What the task requires: Count the lines in the rows below that contain the string "markup", treating uppercase and lowercase as different. Reply with the number only.

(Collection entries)
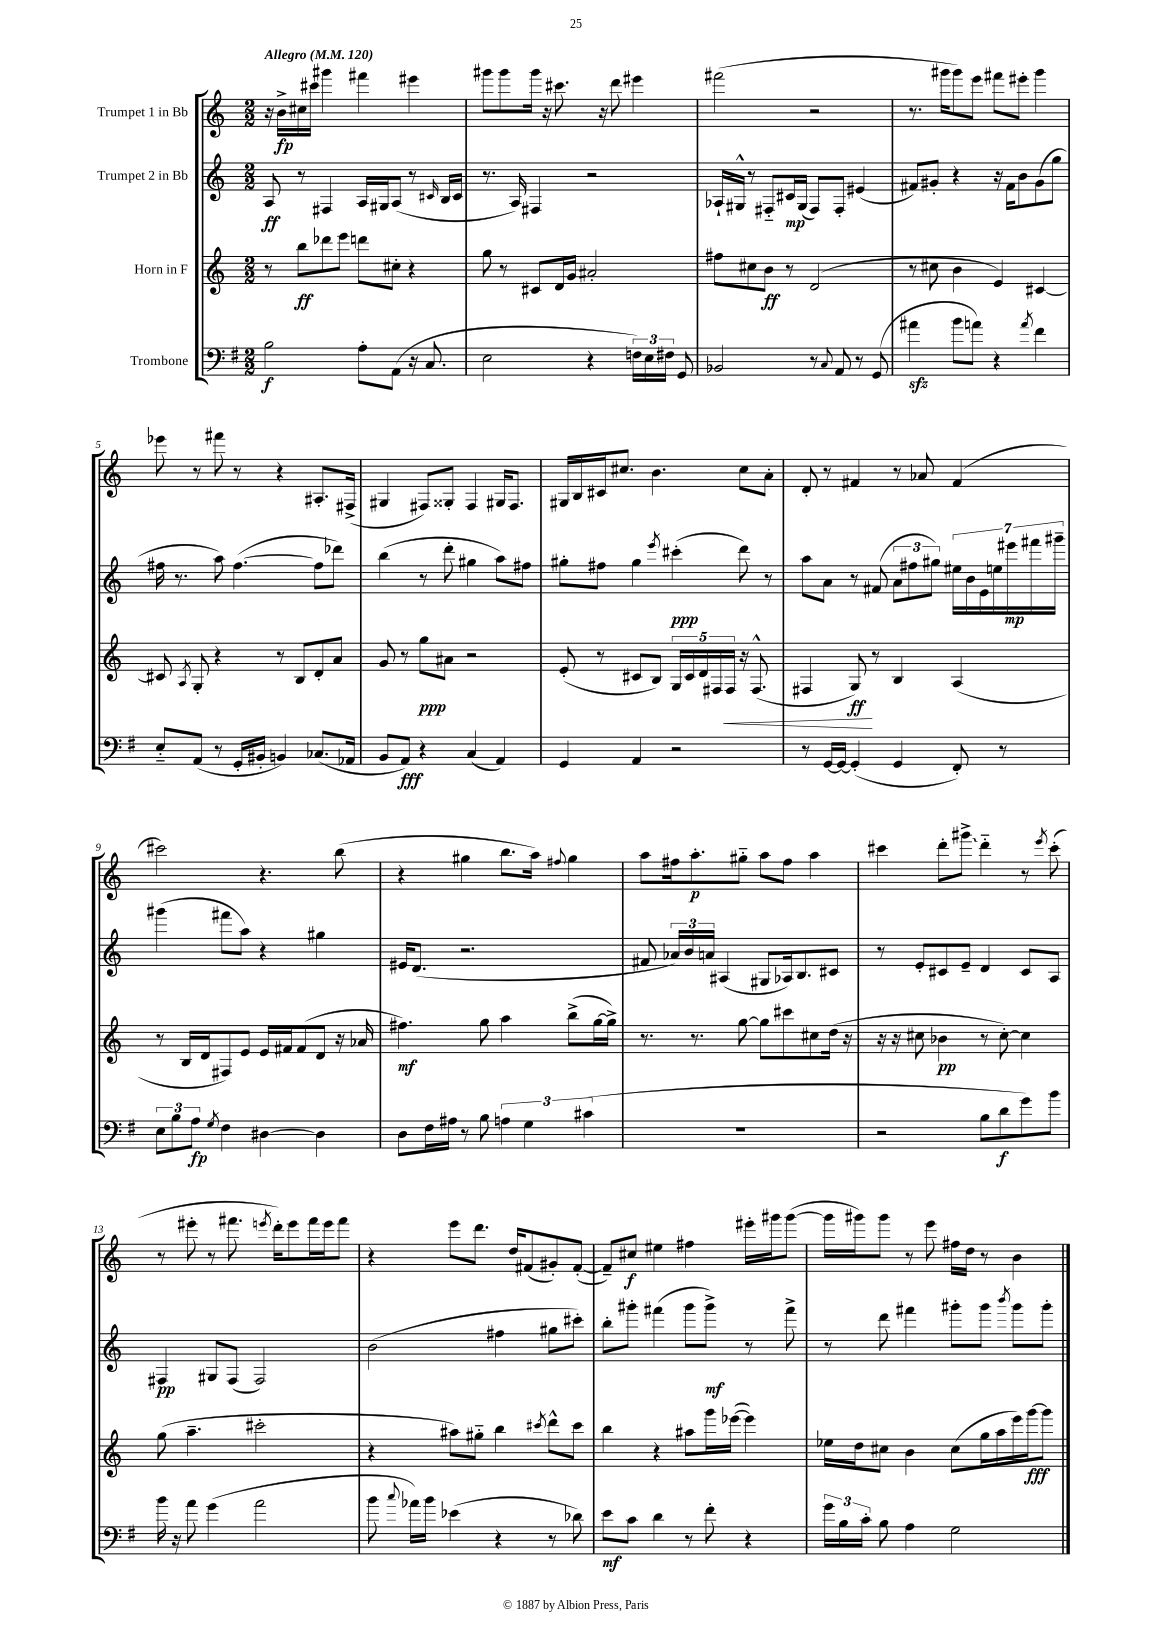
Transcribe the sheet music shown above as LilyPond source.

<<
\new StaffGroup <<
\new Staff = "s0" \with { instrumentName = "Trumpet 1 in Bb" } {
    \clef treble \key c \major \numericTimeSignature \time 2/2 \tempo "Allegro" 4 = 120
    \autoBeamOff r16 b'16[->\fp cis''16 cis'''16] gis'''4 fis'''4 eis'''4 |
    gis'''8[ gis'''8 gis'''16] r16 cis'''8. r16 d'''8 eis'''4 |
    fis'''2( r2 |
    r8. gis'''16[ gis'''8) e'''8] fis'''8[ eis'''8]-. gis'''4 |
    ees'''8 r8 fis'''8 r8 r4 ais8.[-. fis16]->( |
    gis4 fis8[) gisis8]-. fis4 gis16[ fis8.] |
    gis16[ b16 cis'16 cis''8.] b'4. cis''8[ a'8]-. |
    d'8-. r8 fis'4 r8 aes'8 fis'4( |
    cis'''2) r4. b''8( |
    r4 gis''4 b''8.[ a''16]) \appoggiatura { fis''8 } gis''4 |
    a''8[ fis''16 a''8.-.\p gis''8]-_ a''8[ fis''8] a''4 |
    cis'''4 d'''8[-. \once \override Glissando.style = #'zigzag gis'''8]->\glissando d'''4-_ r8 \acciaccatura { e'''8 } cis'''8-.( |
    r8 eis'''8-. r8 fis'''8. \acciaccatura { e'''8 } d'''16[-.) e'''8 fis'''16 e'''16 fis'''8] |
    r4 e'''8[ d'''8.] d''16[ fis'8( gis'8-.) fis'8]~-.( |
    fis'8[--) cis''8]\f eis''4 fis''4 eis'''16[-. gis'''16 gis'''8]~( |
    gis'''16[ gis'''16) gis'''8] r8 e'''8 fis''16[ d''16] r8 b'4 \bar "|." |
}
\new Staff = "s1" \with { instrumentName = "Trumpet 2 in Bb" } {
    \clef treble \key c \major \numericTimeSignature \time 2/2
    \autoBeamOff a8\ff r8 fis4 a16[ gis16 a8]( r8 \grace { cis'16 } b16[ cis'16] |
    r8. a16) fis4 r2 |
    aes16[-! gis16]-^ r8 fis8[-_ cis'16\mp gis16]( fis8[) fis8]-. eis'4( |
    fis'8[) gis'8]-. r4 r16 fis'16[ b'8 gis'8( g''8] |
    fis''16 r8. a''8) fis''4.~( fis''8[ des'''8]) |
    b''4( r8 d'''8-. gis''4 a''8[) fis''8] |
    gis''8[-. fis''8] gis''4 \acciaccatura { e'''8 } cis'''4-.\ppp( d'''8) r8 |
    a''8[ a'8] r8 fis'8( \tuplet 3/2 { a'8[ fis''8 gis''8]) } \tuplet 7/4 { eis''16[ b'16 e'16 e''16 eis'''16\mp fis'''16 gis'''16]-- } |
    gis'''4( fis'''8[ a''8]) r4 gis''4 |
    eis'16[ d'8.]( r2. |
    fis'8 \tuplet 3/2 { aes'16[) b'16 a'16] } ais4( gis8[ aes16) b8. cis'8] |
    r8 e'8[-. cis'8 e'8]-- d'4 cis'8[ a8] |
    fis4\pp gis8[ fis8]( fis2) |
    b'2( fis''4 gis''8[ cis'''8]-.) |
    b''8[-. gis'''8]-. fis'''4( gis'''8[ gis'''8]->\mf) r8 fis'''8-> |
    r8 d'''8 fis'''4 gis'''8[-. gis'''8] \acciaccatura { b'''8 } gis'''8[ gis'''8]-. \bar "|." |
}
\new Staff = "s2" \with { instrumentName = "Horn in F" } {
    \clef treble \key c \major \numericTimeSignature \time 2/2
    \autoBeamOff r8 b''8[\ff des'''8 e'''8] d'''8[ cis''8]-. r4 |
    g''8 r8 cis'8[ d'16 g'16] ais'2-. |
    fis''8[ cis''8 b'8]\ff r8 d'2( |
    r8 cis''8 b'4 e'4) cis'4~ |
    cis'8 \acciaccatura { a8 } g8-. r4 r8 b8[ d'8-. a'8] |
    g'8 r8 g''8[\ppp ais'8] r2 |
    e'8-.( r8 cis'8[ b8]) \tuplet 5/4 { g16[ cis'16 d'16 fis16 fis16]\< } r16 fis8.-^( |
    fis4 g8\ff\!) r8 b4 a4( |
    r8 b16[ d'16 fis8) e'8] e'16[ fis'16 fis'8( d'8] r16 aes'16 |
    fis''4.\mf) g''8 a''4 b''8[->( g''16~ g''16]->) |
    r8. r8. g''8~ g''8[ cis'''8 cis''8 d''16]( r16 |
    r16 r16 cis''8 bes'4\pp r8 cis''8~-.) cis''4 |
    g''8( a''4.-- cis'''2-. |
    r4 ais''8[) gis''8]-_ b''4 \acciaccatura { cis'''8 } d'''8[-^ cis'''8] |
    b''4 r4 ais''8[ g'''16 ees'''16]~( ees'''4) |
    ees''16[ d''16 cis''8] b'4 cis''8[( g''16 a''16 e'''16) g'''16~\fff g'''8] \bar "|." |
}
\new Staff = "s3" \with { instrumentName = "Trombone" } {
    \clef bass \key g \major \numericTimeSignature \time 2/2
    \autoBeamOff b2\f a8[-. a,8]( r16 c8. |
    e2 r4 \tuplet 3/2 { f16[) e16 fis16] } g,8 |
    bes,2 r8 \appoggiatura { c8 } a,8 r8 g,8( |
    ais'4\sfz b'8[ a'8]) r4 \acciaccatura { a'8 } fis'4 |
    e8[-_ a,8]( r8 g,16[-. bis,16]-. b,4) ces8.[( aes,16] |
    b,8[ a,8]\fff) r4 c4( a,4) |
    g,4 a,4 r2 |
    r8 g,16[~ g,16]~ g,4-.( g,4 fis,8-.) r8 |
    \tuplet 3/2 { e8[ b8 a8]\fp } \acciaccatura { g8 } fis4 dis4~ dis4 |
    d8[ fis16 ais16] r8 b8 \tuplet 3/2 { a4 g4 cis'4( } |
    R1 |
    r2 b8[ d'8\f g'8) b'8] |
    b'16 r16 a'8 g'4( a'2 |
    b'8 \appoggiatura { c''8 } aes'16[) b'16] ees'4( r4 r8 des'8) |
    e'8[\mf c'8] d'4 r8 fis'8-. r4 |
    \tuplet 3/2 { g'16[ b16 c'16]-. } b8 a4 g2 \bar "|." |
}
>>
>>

* * *

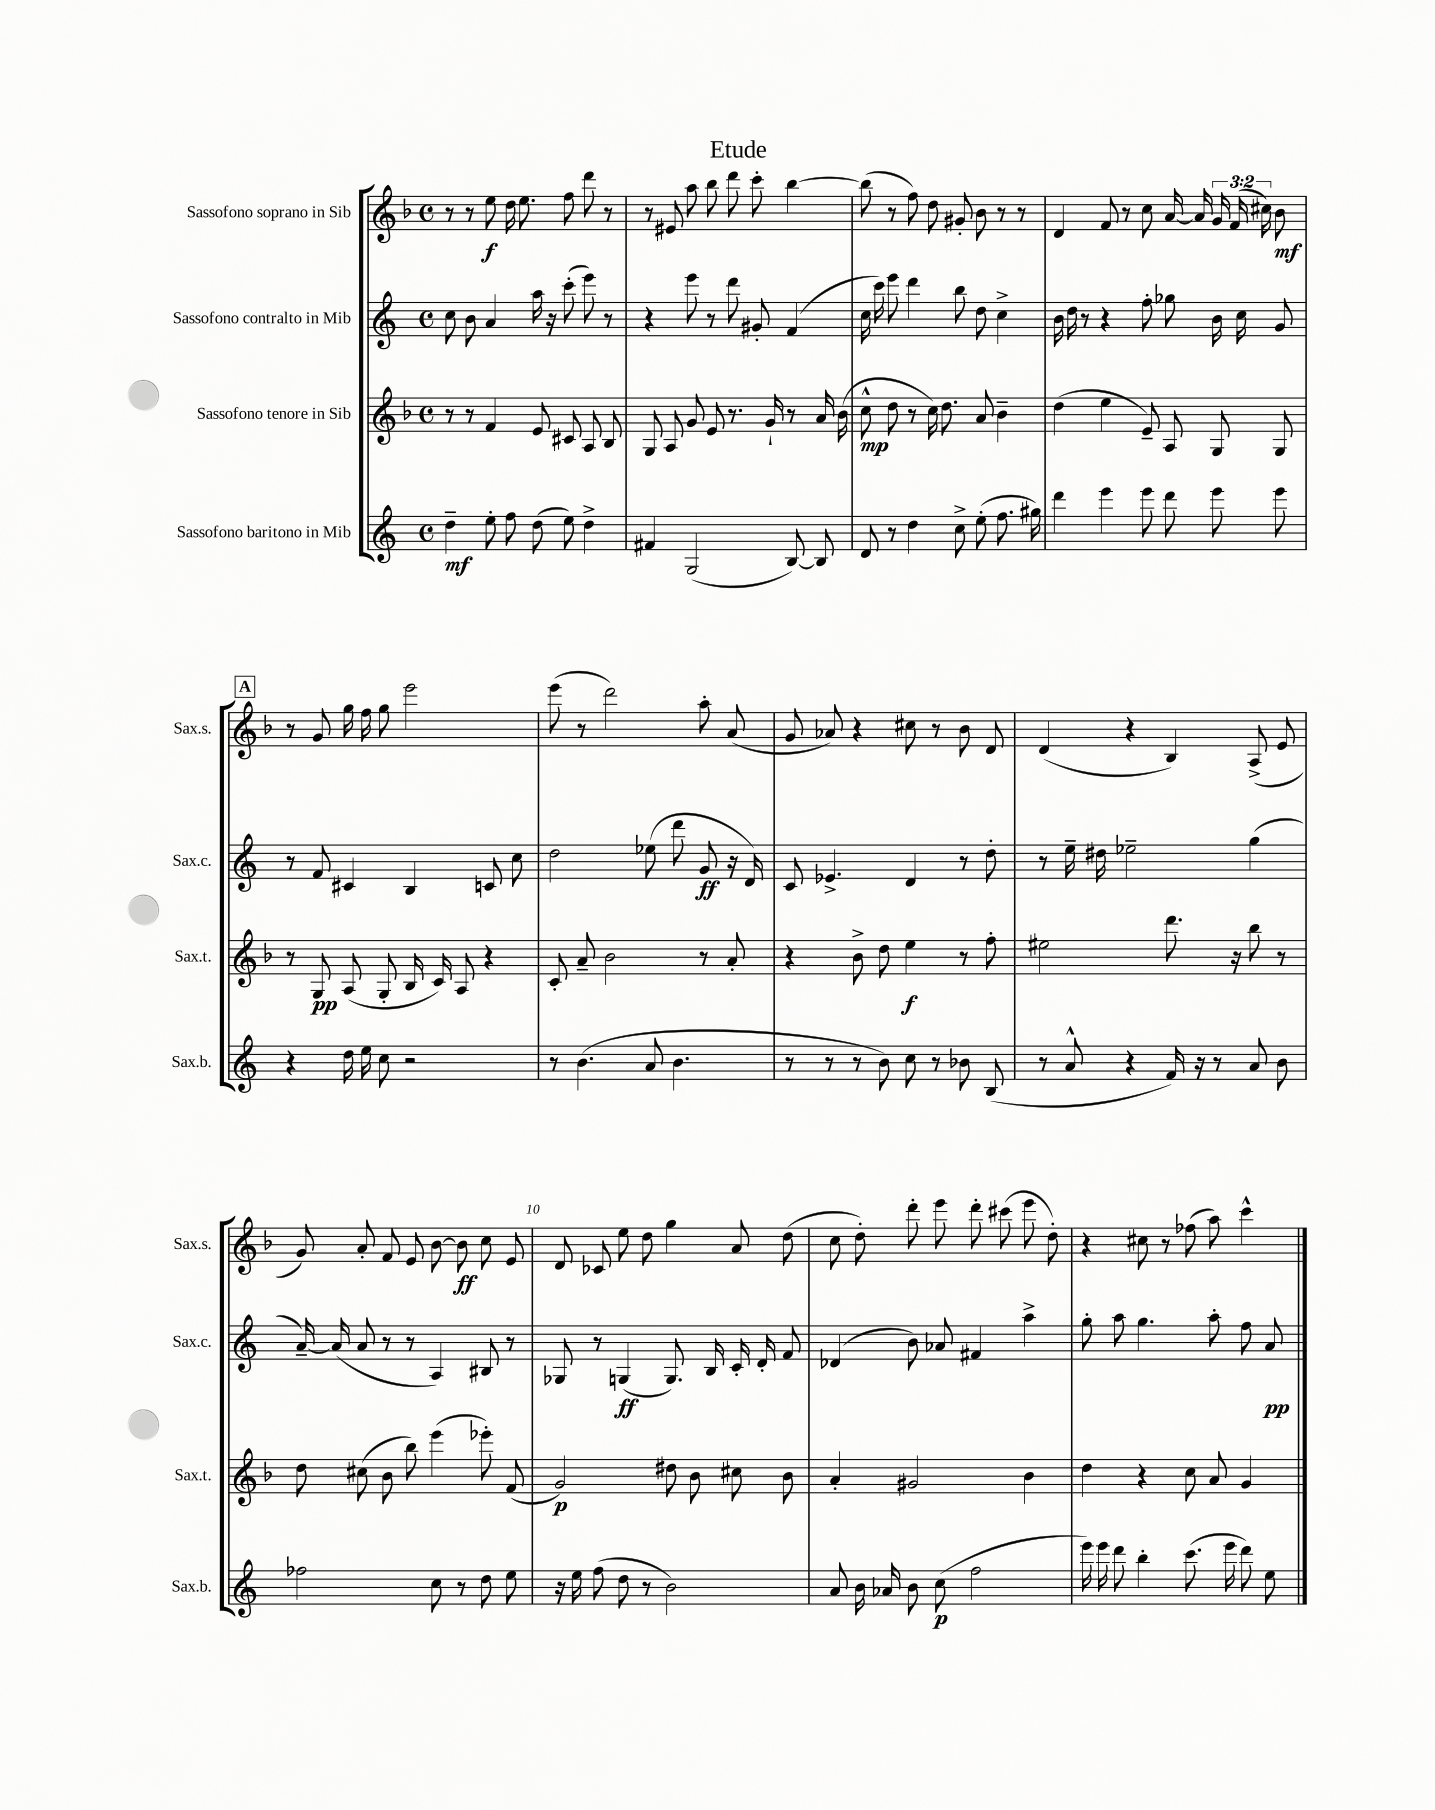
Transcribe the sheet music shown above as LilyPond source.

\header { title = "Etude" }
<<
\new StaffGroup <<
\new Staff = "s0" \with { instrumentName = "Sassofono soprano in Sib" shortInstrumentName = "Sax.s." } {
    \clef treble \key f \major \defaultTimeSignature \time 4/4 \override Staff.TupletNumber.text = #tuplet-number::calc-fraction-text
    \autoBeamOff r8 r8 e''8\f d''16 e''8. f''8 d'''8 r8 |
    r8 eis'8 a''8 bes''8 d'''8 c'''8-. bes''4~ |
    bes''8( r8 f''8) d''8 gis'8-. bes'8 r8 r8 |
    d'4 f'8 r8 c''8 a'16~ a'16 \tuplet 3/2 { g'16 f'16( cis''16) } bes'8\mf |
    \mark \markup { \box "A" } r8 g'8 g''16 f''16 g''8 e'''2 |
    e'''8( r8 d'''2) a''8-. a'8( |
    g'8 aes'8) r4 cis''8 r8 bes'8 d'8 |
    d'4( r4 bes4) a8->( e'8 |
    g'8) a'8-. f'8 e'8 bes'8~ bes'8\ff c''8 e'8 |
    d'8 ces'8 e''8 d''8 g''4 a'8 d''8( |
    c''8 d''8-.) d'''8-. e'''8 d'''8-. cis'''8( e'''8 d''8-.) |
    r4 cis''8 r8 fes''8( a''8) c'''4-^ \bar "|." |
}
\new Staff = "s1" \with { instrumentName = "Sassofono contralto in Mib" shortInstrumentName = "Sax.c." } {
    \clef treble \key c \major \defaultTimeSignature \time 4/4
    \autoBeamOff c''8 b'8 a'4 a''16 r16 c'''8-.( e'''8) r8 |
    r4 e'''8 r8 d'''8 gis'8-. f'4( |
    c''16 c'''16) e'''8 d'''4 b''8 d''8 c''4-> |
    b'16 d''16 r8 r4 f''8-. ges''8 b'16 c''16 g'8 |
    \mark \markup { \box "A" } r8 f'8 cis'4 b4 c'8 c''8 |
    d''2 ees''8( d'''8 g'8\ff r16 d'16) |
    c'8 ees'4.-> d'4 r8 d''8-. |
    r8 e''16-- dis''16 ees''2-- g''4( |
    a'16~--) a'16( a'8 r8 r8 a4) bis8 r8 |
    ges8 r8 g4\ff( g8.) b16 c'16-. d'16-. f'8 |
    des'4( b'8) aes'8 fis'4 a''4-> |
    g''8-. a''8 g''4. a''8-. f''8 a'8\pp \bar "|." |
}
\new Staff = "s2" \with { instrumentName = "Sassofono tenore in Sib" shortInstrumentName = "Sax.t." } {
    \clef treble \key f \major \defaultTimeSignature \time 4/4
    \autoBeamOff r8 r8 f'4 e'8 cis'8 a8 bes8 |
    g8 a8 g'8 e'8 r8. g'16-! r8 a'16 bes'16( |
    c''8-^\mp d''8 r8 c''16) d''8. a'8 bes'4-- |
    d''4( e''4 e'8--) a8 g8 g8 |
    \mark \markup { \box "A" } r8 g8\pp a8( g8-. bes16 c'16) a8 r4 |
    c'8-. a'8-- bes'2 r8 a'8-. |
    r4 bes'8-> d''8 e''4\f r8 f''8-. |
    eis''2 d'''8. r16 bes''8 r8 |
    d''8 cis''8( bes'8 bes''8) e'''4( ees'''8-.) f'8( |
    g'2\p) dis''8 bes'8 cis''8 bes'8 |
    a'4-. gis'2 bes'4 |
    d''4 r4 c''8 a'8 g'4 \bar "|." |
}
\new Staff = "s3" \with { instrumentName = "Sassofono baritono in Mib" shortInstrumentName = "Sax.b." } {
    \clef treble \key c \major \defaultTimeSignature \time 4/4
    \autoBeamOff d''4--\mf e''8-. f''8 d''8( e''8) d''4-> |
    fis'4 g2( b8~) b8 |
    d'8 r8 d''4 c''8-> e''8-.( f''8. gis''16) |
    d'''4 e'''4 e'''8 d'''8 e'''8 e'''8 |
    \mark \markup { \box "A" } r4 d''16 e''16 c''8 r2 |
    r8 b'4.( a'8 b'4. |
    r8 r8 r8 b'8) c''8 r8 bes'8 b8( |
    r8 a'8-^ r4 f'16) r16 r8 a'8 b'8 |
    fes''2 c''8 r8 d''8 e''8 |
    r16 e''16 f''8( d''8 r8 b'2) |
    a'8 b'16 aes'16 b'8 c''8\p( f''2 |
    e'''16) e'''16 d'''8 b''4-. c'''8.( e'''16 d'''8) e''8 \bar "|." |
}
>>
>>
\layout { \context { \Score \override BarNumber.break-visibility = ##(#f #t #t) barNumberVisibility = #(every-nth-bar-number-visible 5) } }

Solution to this task: 4